### Exercise prompt
After finding the line that holds "GPS3 pin TX: A4 -> D8" below, set down that line and the rest through the final one exactly, leaving the pictures out.

○ ○ ○

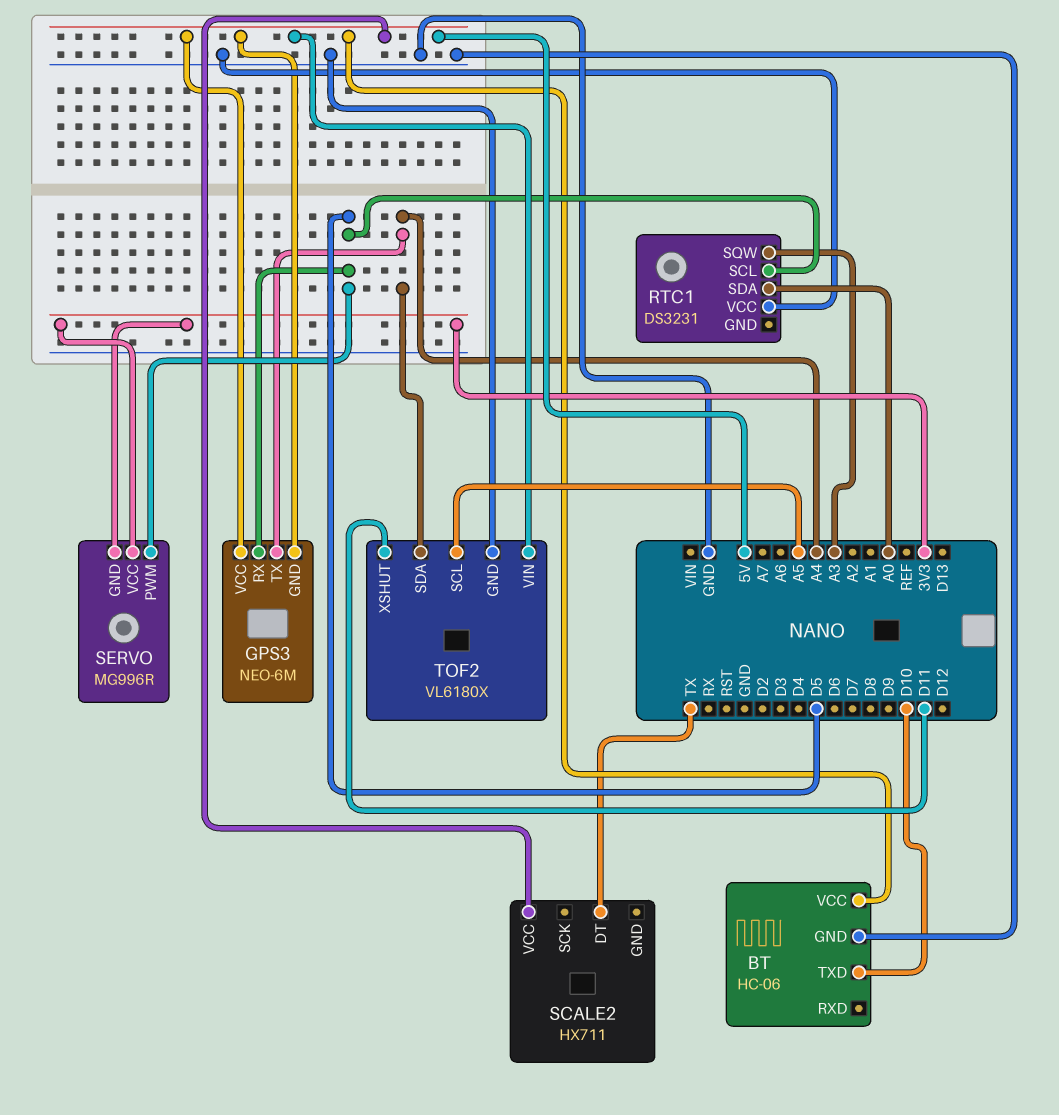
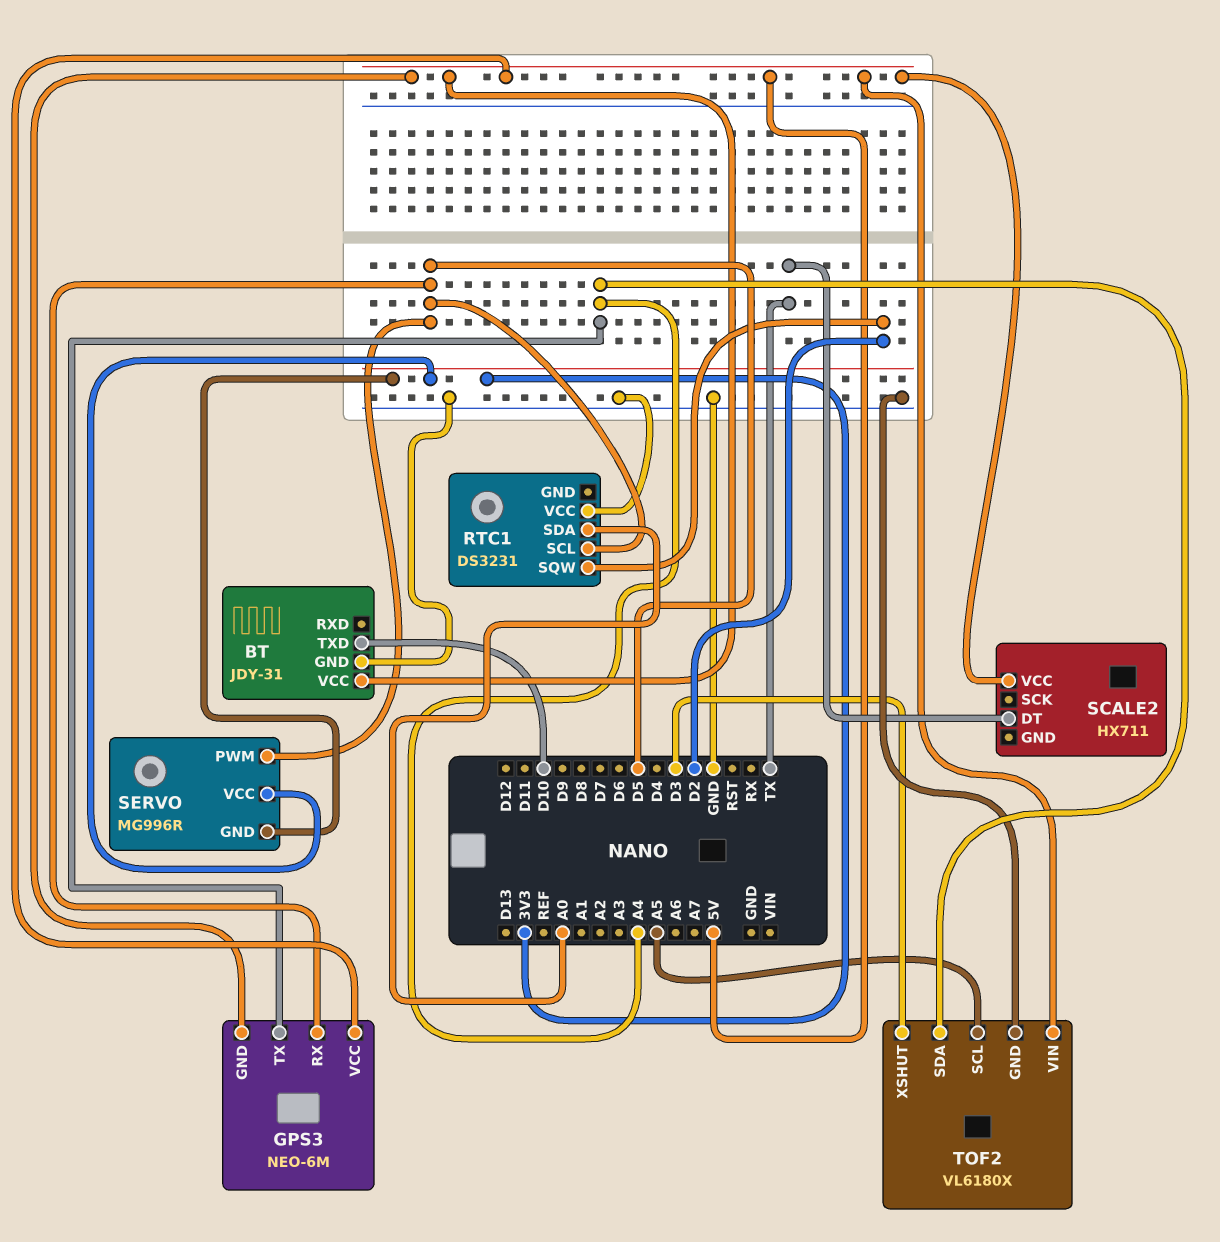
BT: HC-06 -> JDY-31
RTC1 pin SQW: A3 -> D2
TOF2 pin XSHUT: D11 -> D3

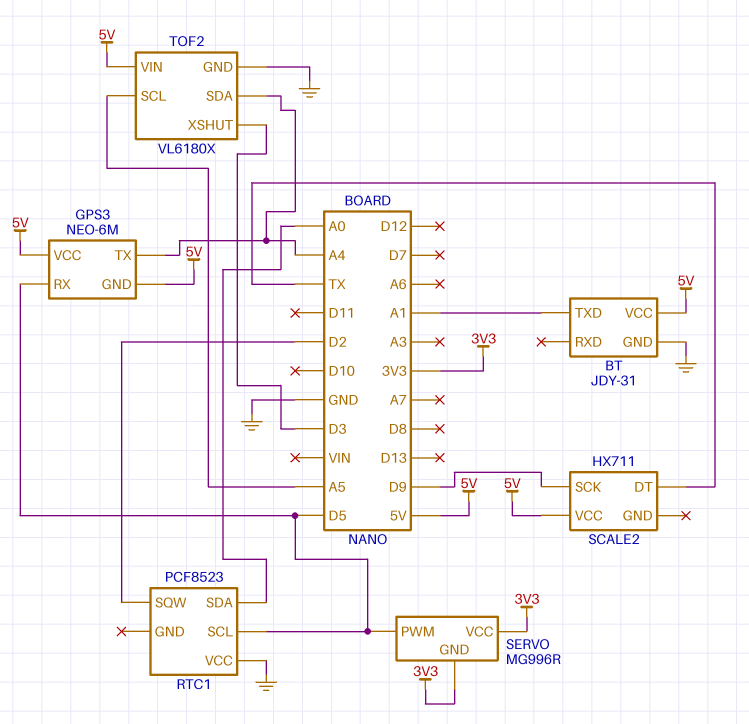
BT pin TXD: D10 -> A1
RTC1: DS3231 -> PCF8523
SCALE2 pin SCK: none -> D9

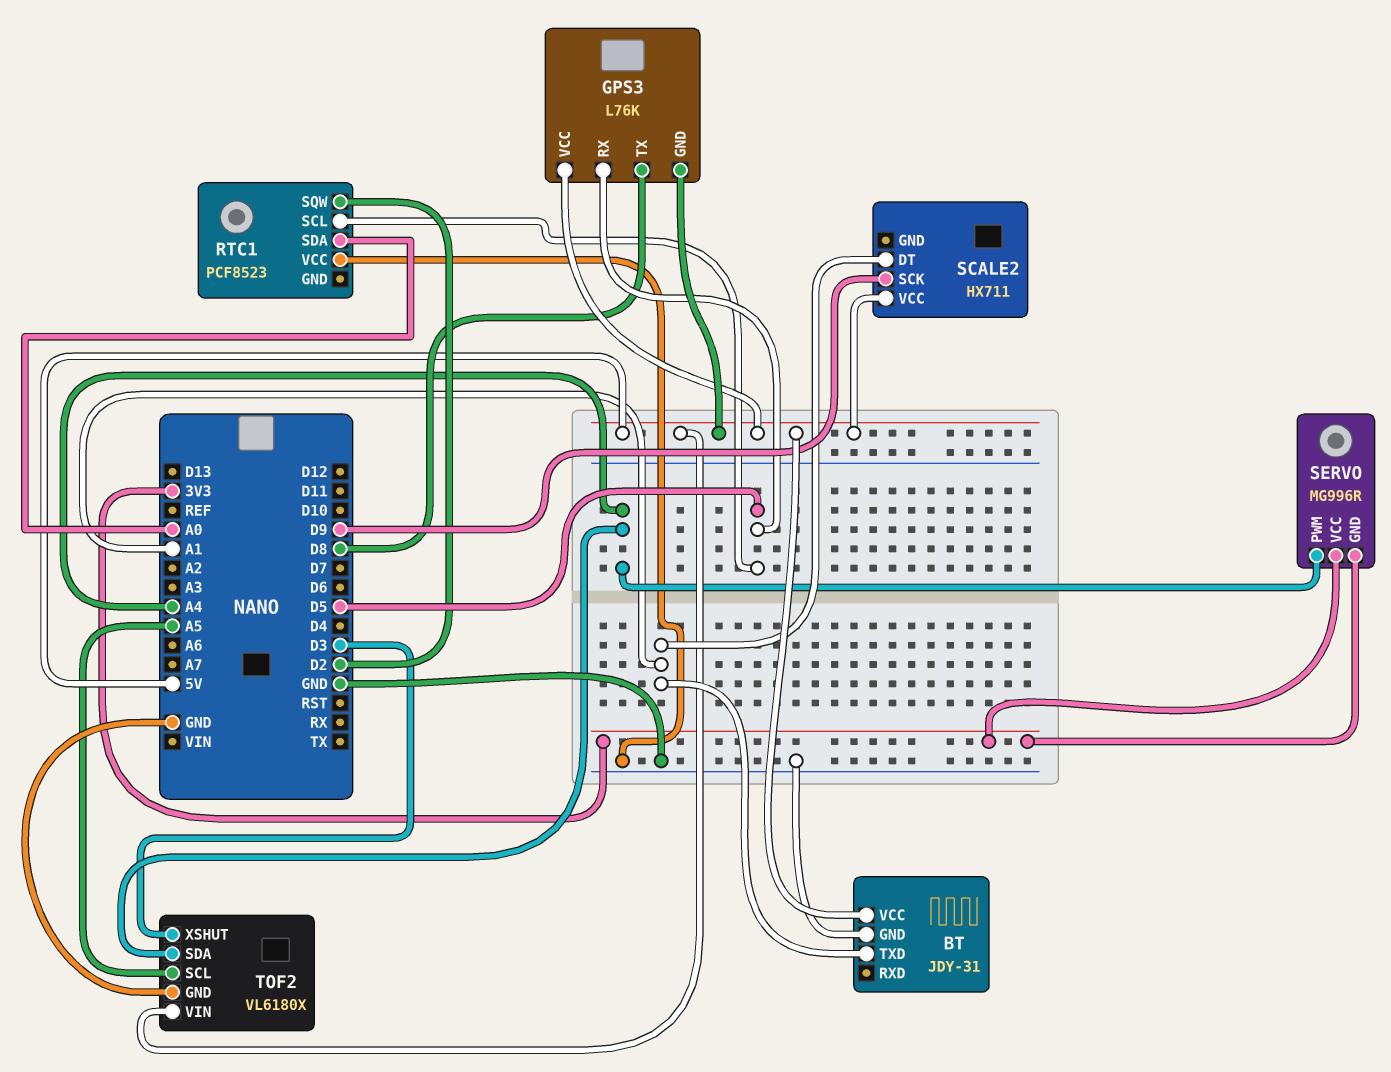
GPS3: NEO-6M -> L76K
GPS3 pin TX: A4 -> D8
SCALE2 pin DT: TX -> A1
SERVO pin PWM: D5 -> A4

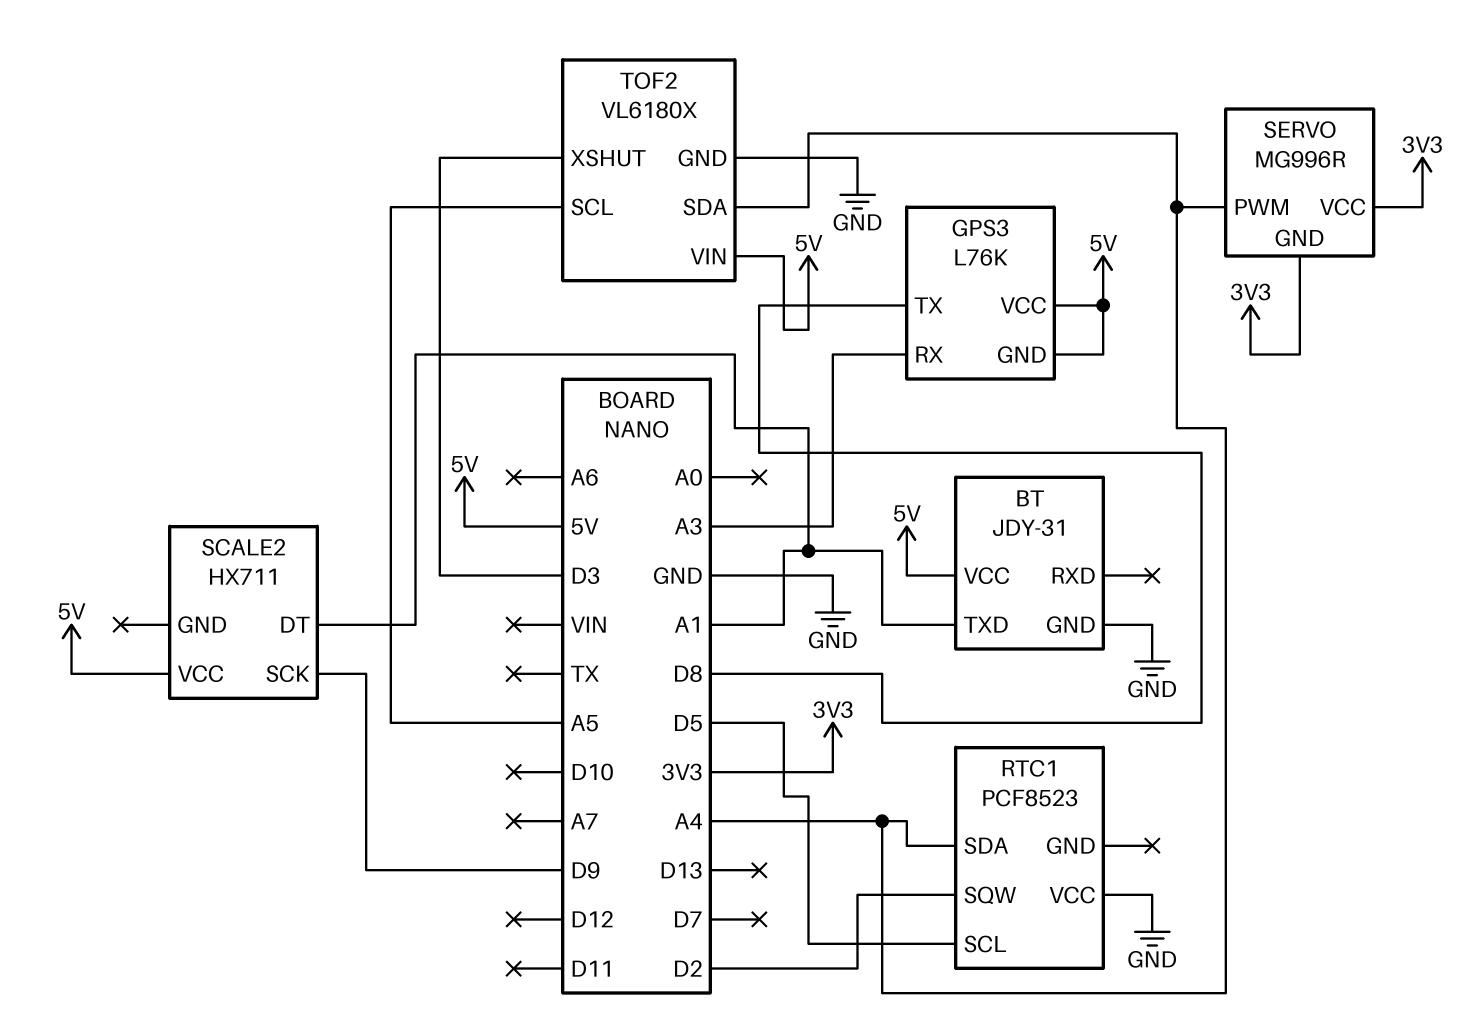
GPS3 pin RX: D5 -> A3
RTC1 pin SDA: A0 -> A4

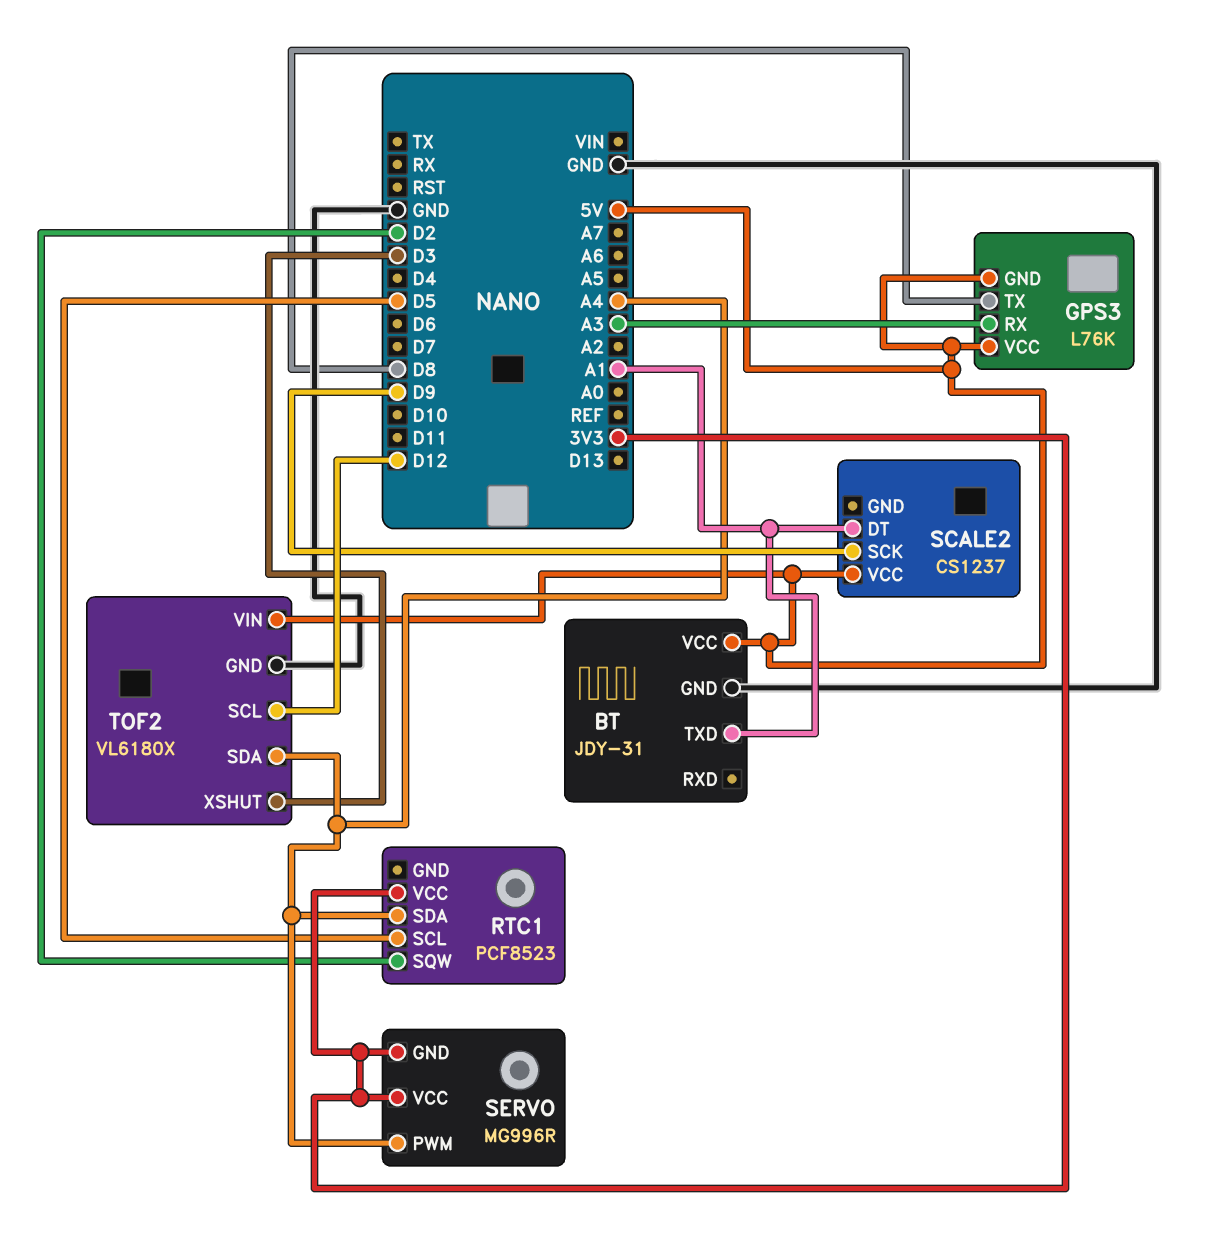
RTC1 pin VCC: GND -> 3V3
SCALE2: HX711 -> CS1237
TOF2 pin SCL: A5 -> D12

○ ○ ○

### Task response
GPS3 pin TX: A4 -> D8
SCALE2 pin DT: TX -> A1
SERVO pin PWM: D5 -> A4

GPS3 pin RX: D5 -> A3
RTC1 pin SDA: A0 -> A4

RTC1 pin VCC: GND -> 3V3
SCALE2: HX711 -> CS1237
TOF2 pin SCL: A5 -> D12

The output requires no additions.